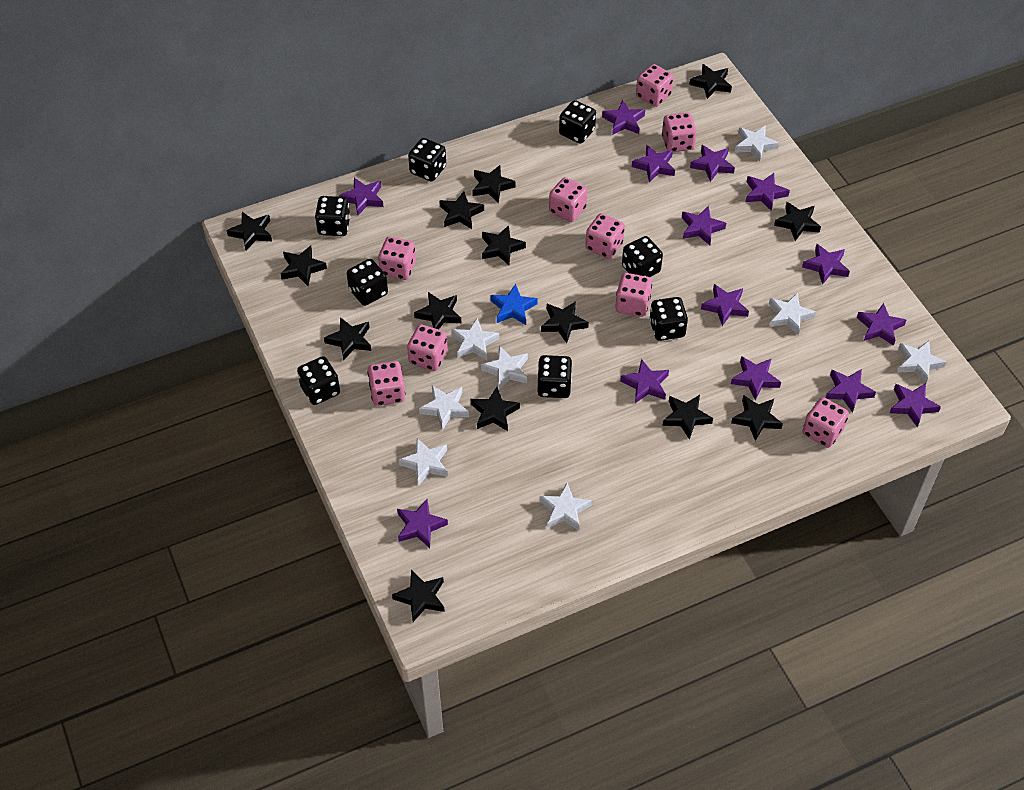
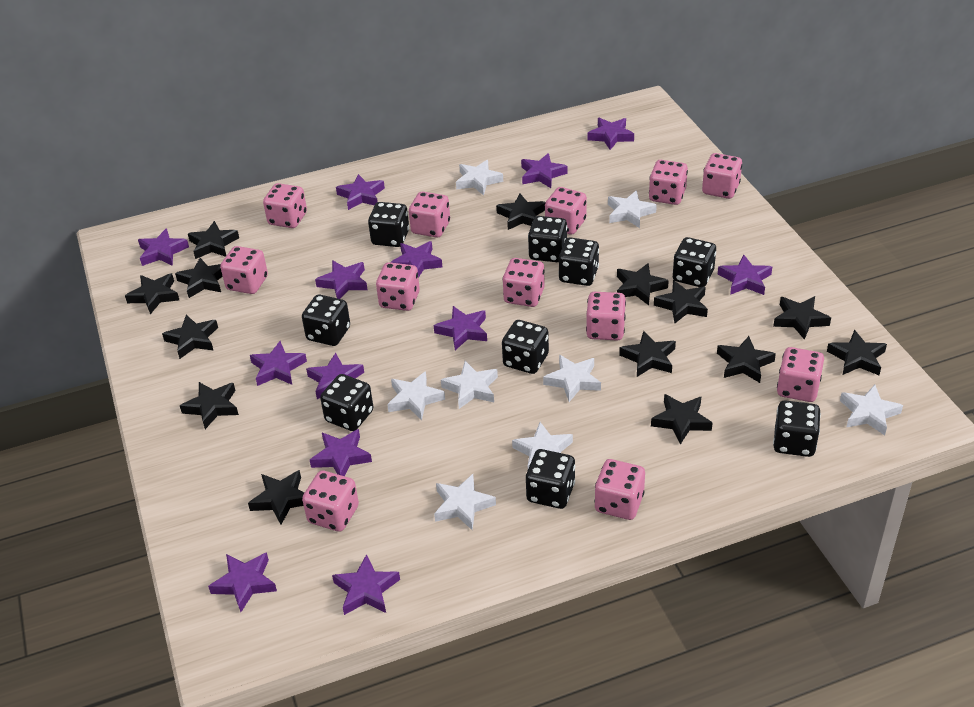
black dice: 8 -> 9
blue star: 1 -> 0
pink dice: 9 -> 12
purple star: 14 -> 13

==

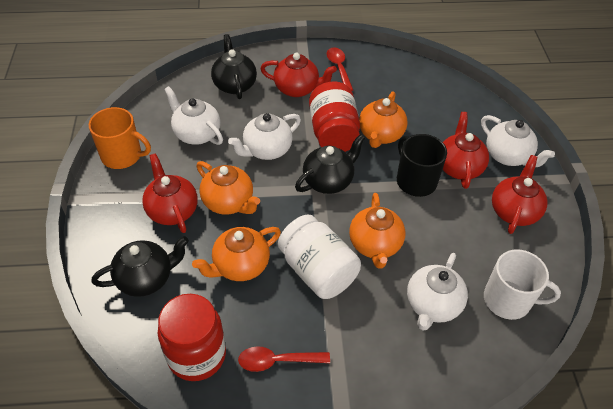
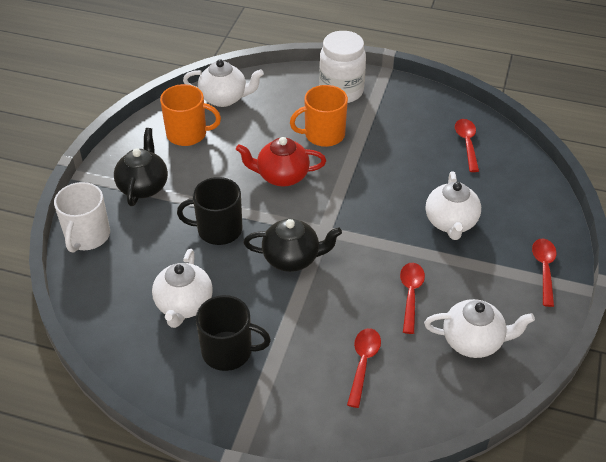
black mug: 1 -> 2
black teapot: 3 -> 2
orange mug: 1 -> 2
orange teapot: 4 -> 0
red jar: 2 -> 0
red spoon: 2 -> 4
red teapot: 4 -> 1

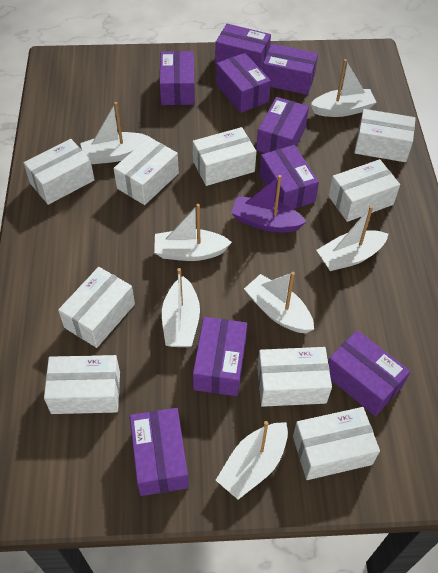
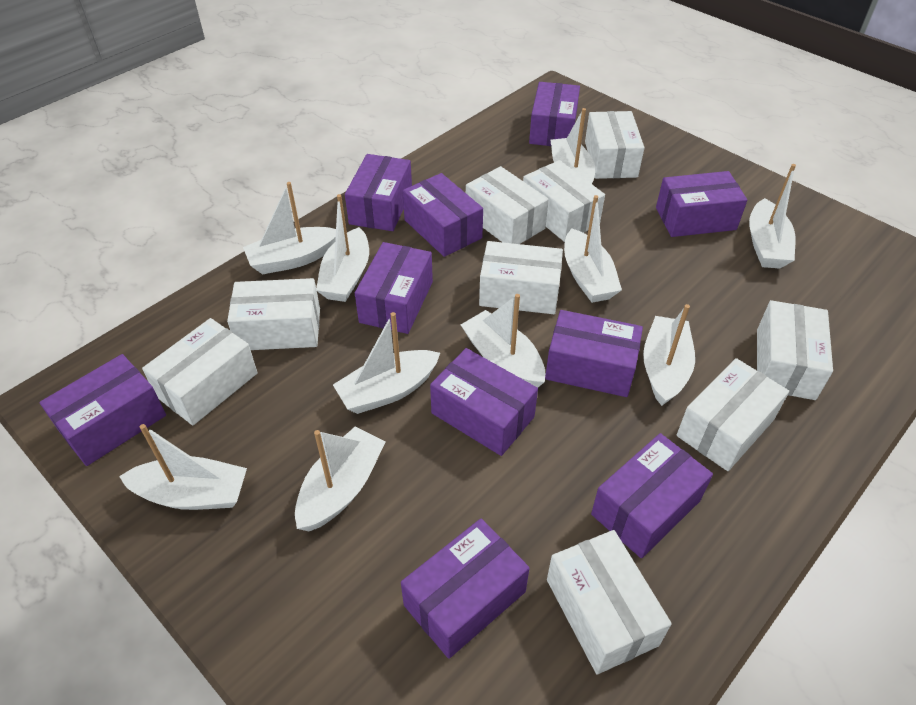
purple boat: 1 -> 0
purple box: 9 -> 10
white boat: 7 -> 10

◆ **Work to complete**
Reproduce exactly the lines above from the line with "black dice: 8 -> 9" to the line with "purple star: 14 -> 13", including both, and add nothing.

◆ **Task output**
black dice: 8 -> 9
blue star: 1 -> 0
pink dice: 9 -> 12
purple star: 14 -> 13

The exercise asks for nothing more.